- **TASK DATA**:

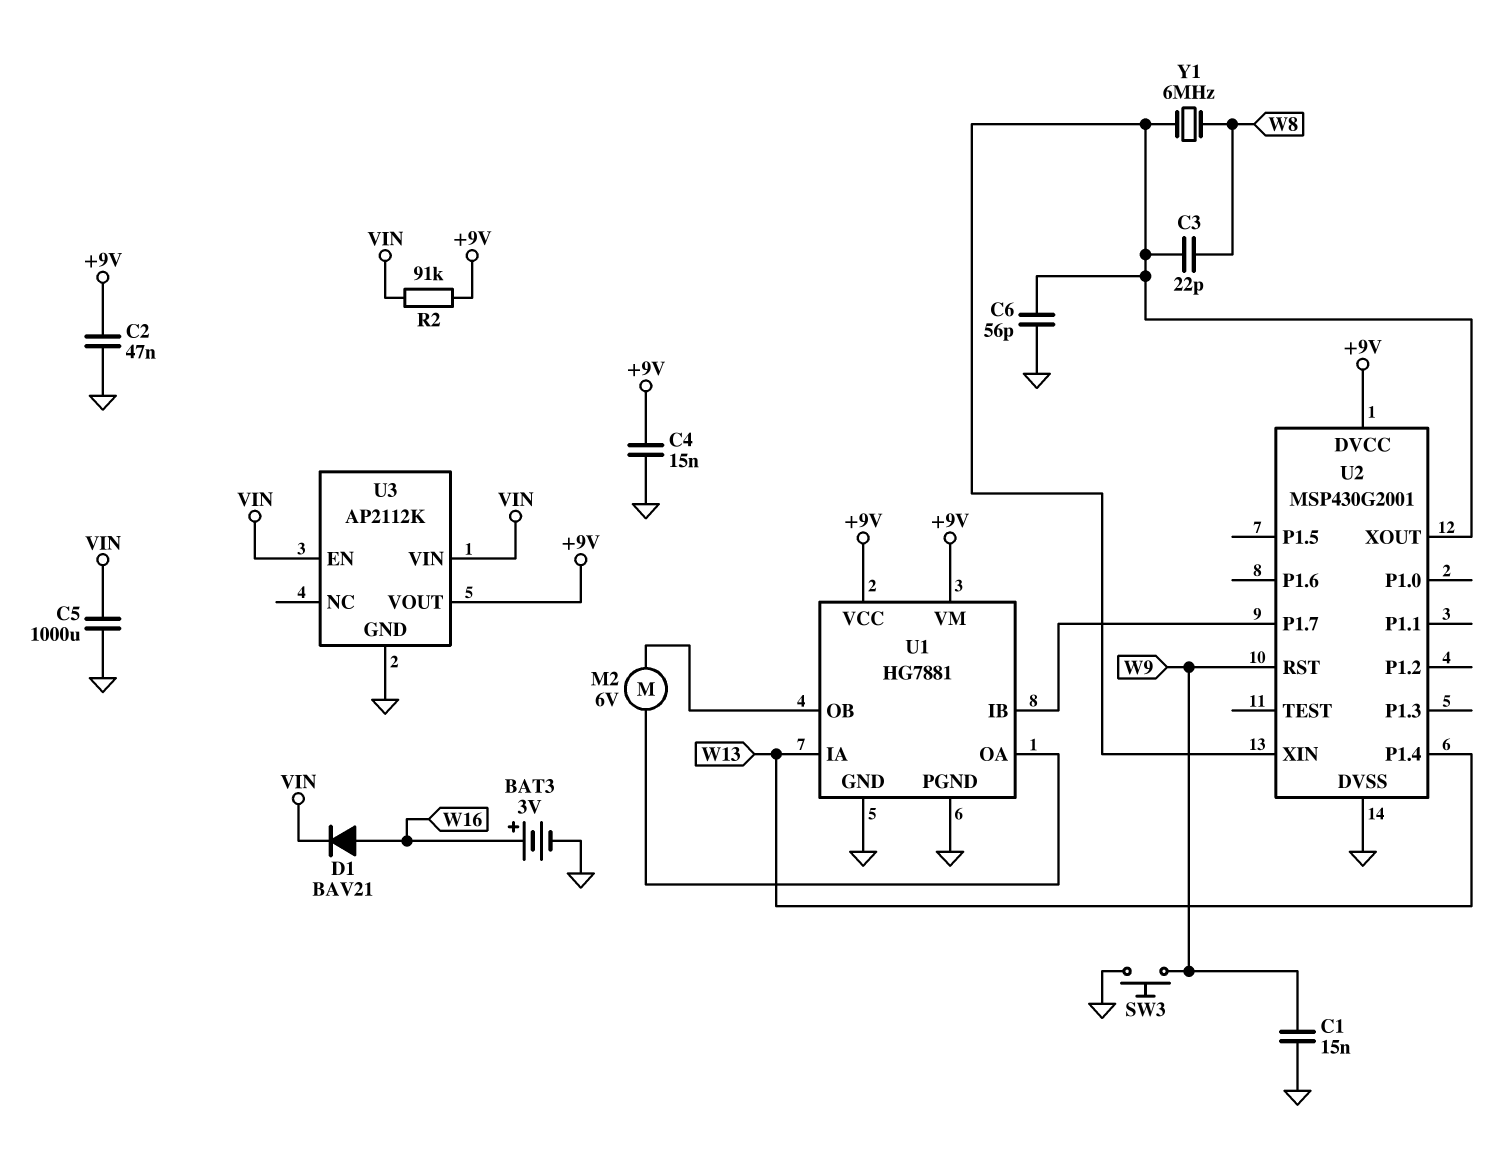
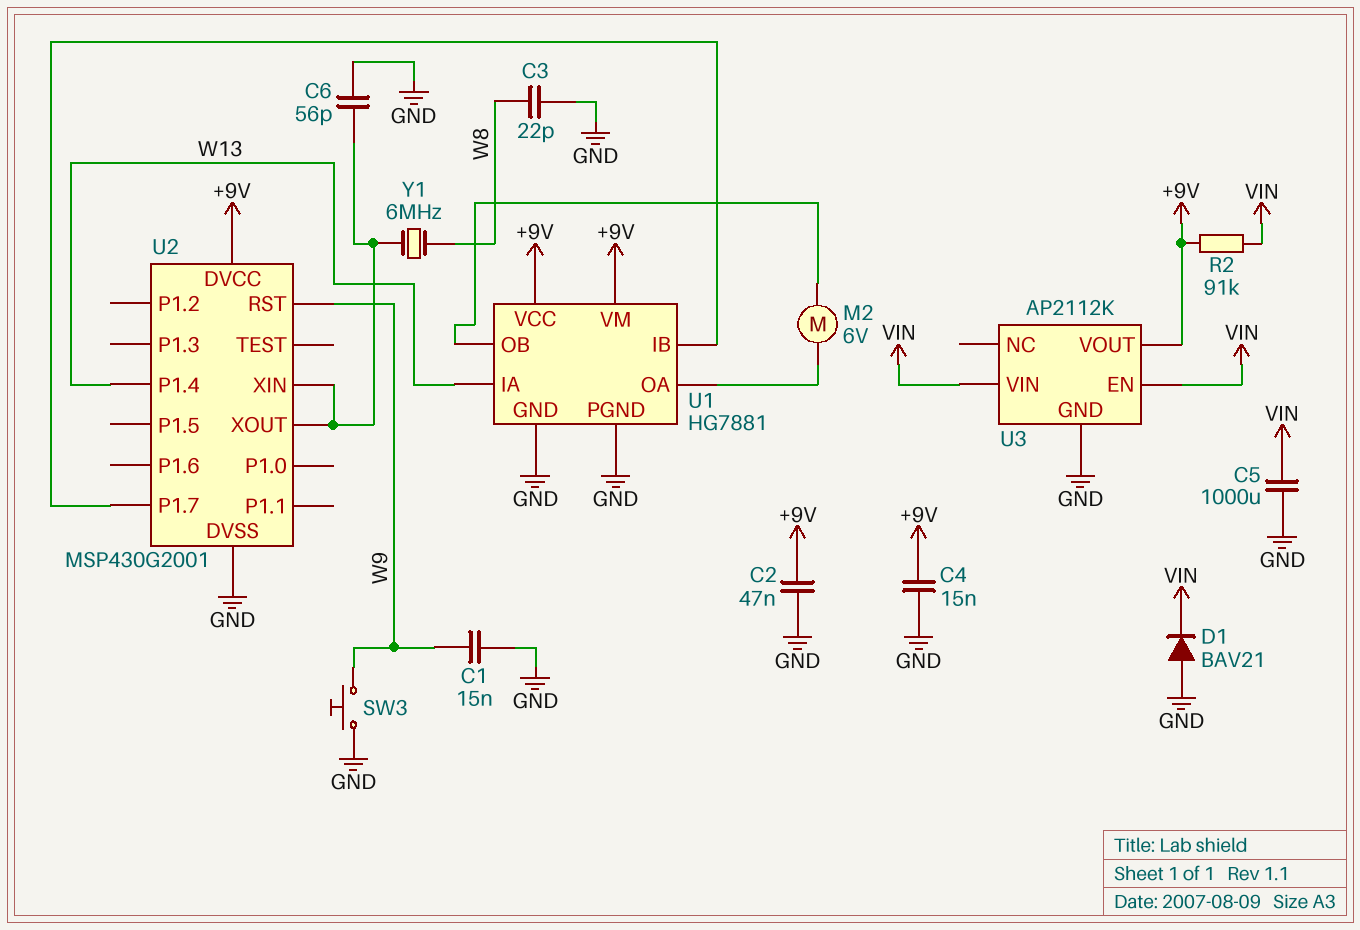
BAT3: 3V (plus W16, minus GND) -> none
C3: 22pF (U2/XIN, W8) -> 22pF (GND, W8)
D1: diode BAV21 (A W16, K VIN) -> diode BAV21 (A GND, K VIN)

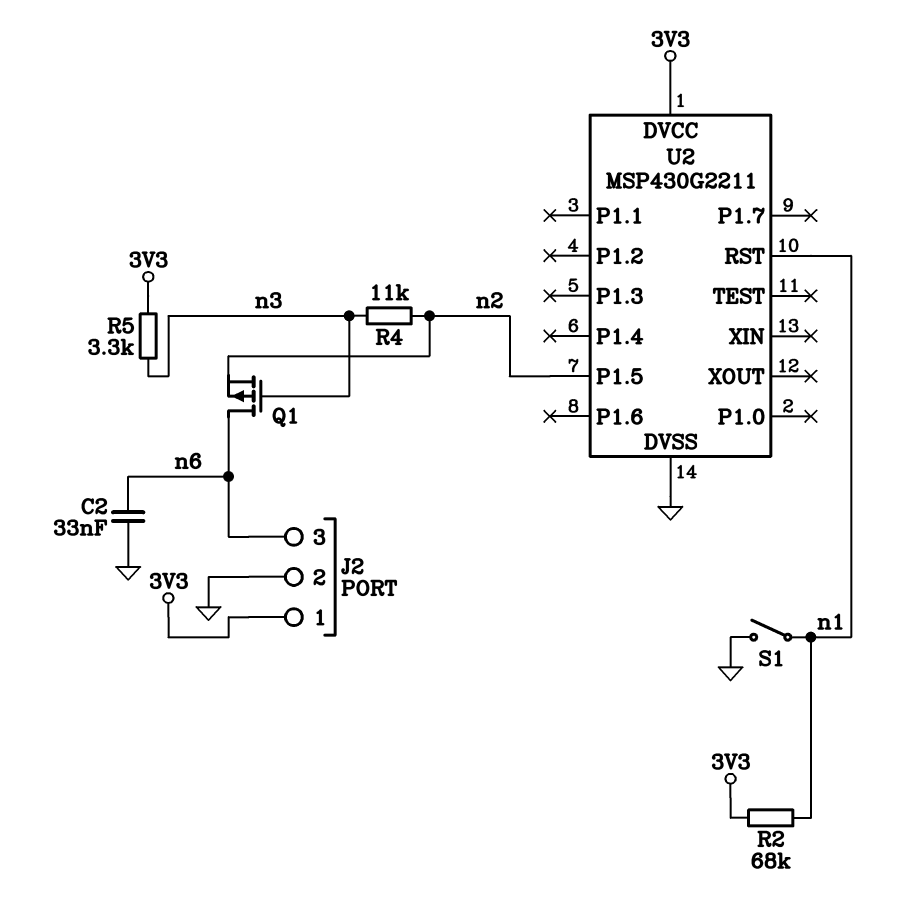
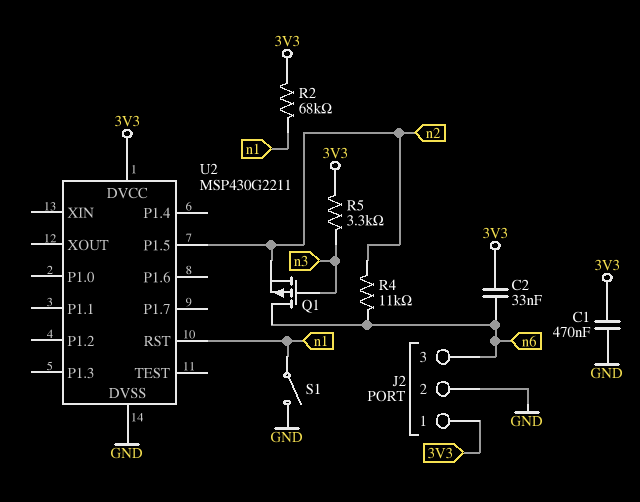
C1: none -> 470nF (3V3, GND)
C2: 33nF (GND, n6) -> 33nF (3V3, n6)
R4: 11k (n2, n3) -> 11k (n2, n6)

- **TASK PROMPT**: Print each line above exactly as it appears, excluding all images.

- **RESPONSE TO THE TASK**:
BAT3: 3V (plus W16, minus GND) -> none
C3: 22pF (U2/XIN, W8) -> 22pF (GND, W8)
D1: diode BAV21 (A W16, K VIN) -> diode BAV21 (A GND, K VIN)

C1: none -> 470nF (3V3, GND)
C2: 33nF (GND, n6) -> 33nF (3V3, n6)
R4: 11k (n2, n3) -> 11k (n2, n6)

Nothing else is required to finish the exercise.